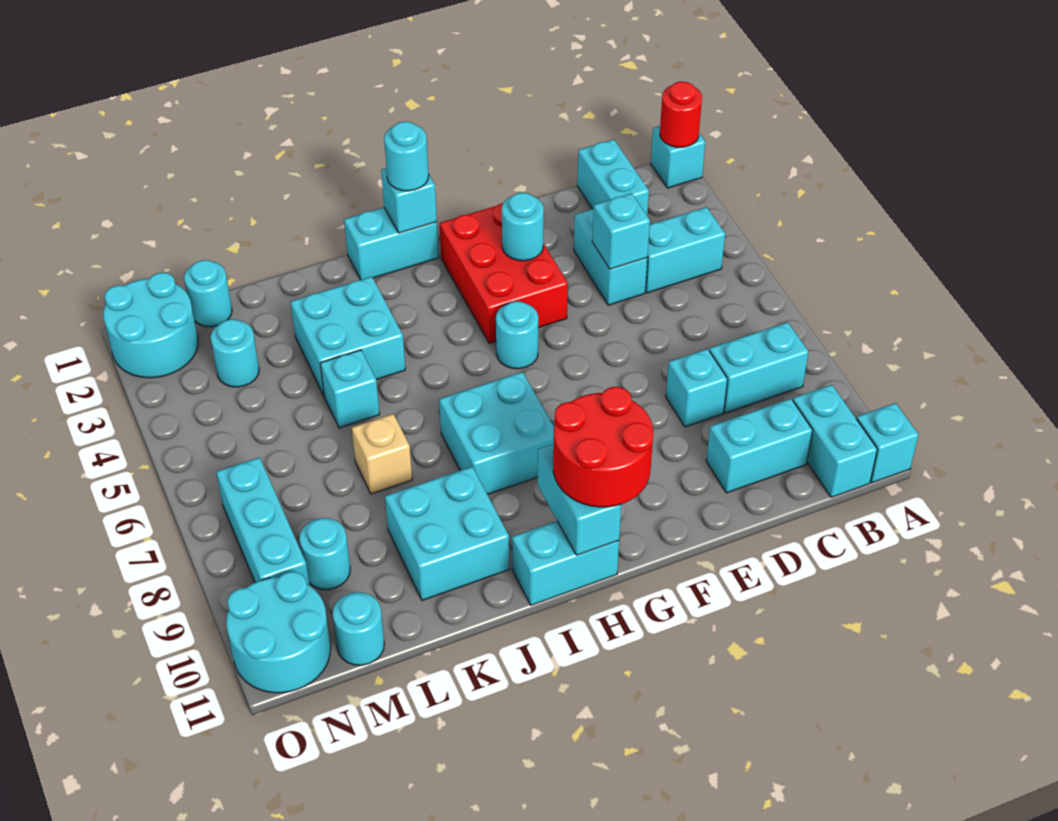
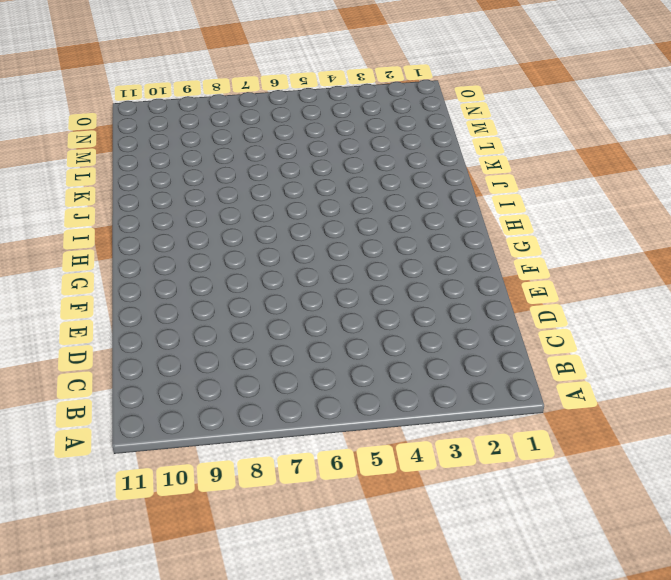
none -> cyan brick A1 level 1
none -> cyan brick A11 level 1
none -> cyan brick B4:C4 level 1
none -> cyan brick B8:C8 level 1

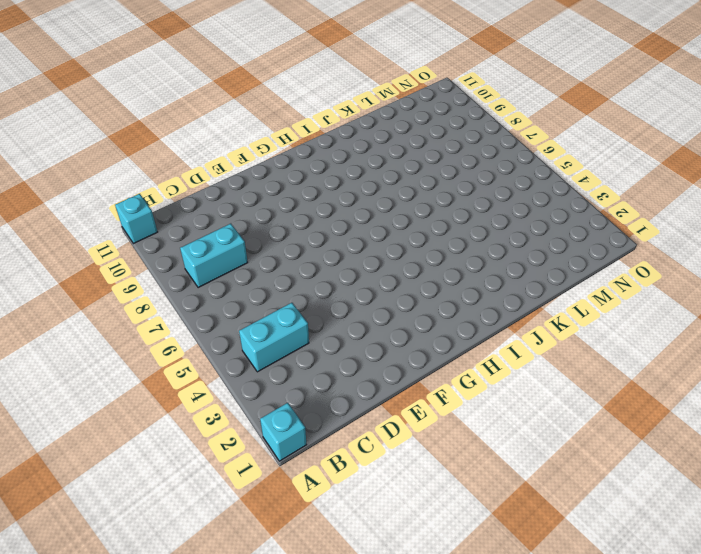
none -> cyan brick B10:B11 level 1
none -> cyan brick C1:C2 level 1
none -> cyan brick C10:D10 level 1
none -> cyan brick D3:D4 level 1

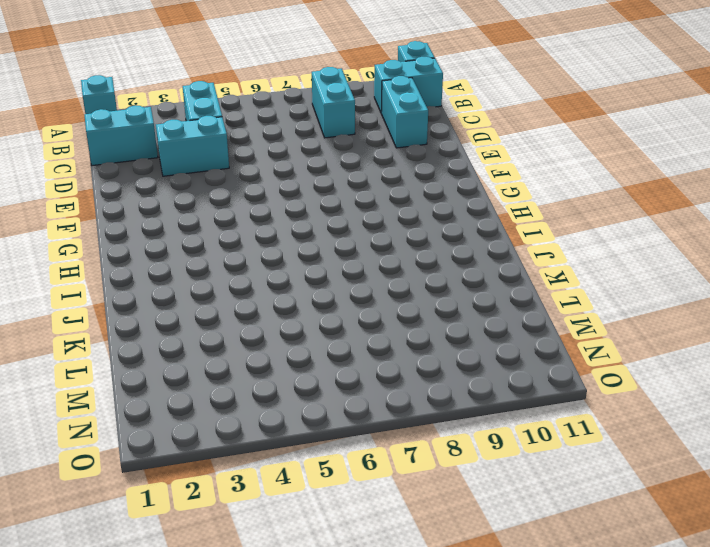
none -> cyan brick D8 level 1
none -> red brick F2:G4 level 1
none -> cyan round brick G5 level 1
none -> cyan brick H1:I1 level 1

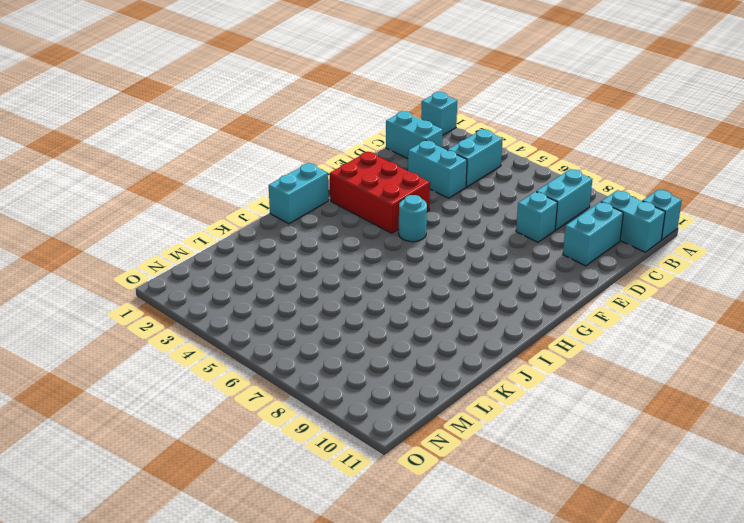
none -> cyan brick H7:I8 level 1
none -> cyan brick H11:I11 level 1
none -> cyan brick J3:K4 level 1
none -> cyan brick J9:K10 level 1

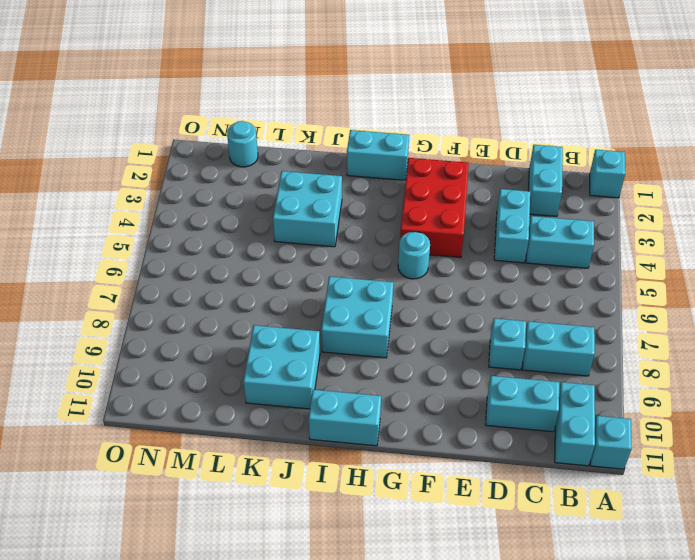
none -> cyan brick K5 level 1
none -> tan brick K7 level 1
none -> cyan round brick M3 level 1
none -> cyan round brick M9 level 1

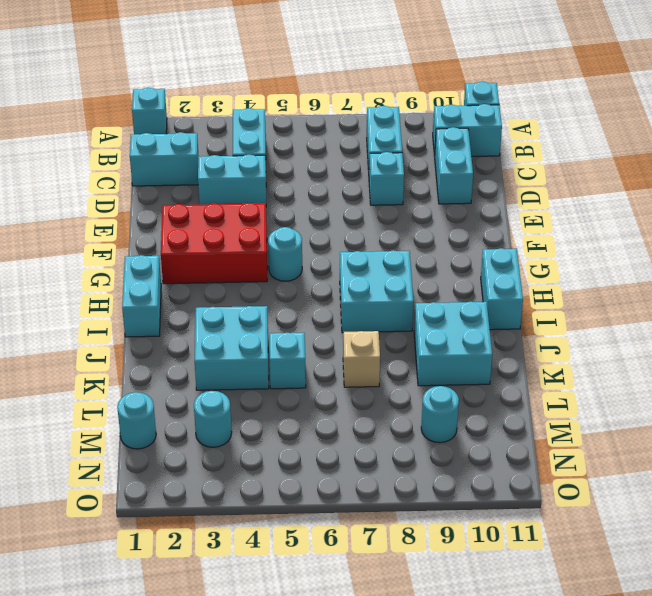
none -> cyan round brick M11 level 1
none -> cyan round brick N1:O2 level 1
none -> cyan brick N7:N9 level 1
none -> cyan round brick N10:O11 level 1

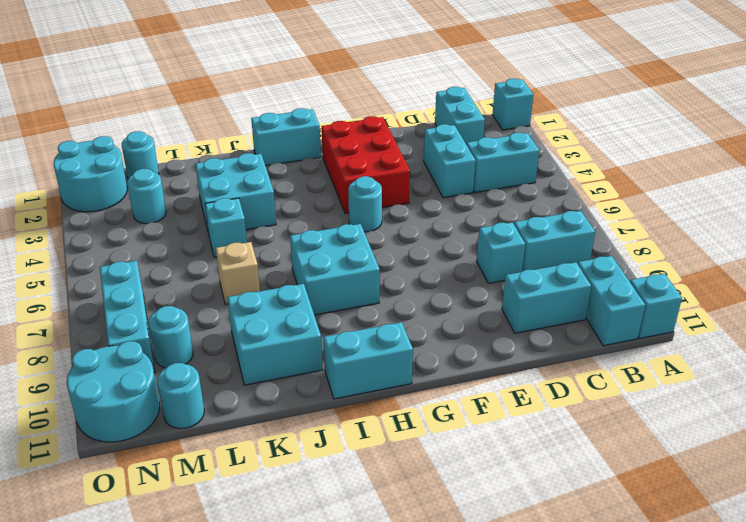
none -> red round brick A1 level 2
none -> cyan brick D4 level 2
none -> cyan round brick F3 level 2
none -> cyan brick H1 level 2

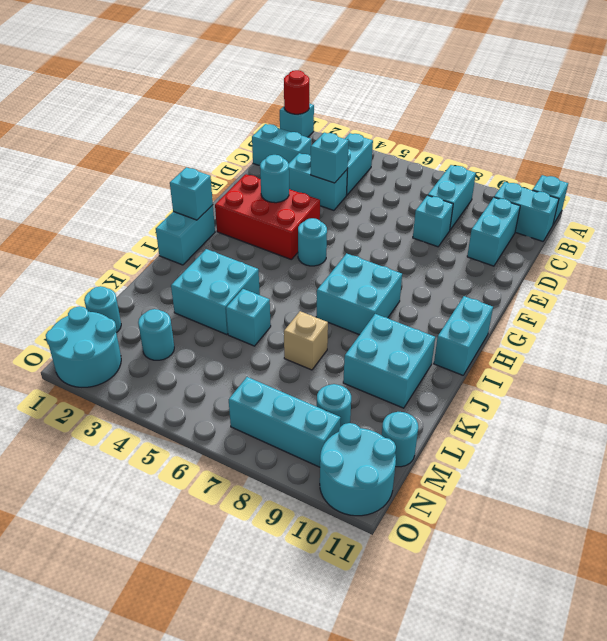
none -> cyan brick H10:H11 level 2
none -> red round brick G10:H11 level 3
none -> cyan round brick H1 level 3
※
PROBLEM TO WORK ON:
Within the listing above, the stretch from the line with "none -> cyan brick H11:I11 level 1" down to the line with "none -> cyan round brick M9 level 1" is to be given again exactly, end lines included and pictures excluded.

RESPONSE BOX:
none -> cyan brick H11:I11 level 1
none -> cyan brick J3:K4 level 1
none -> cyan brick J9:K10 level 1

none -> cyan brick K5 level 1
none -> tan brick K7 level 1
none -> cyan round brick M3 level 1
none -> cyan round brick M9 level 1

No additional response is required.